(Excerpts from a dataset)
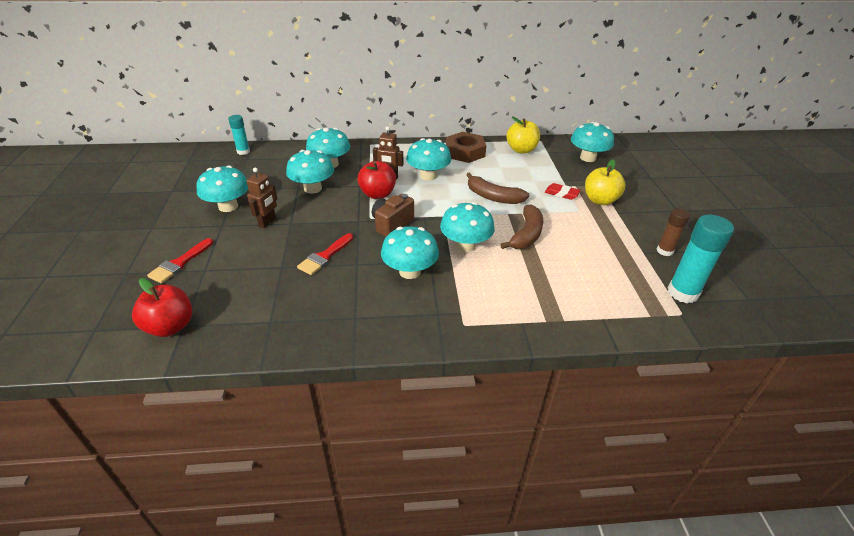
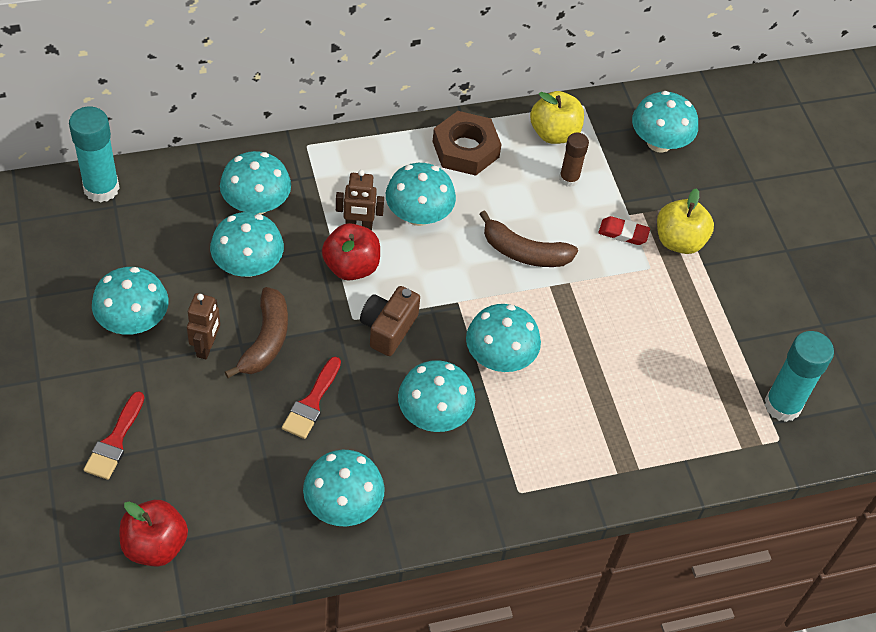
camera: 15 degrees left, 15 degrees up
turquoise glue stick [228,115,250,155] -> turquoise glue stick [69,107,120,203], size x1.67
brown banana [500,204,543,249] -> brown banana moved to [225,287,288,378]
brown glue stick [657,208,690,256] -> brown glue stick moved to [559,133,589,187]
none -> turquoise mushroom [303,449,385,526]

**TASK PROMPT:** Retype every entry exactly, but keep the pictures out of your copy.

**EXERCISE RESULT:**
camera: 15 degrees left, 15 degrees up
turquoise glue stick [228,115,250,155] -> turquoise glue stick [69,107,120,203], size x1.67
brown banana [500,204,543,249] -> brown banana moved to [225,287,288,378]
brown glue stick [657,208,690,256] -> brown glue stick moved to [559,133,589,187]
none -> turquoise mushroom [303,449,385,526]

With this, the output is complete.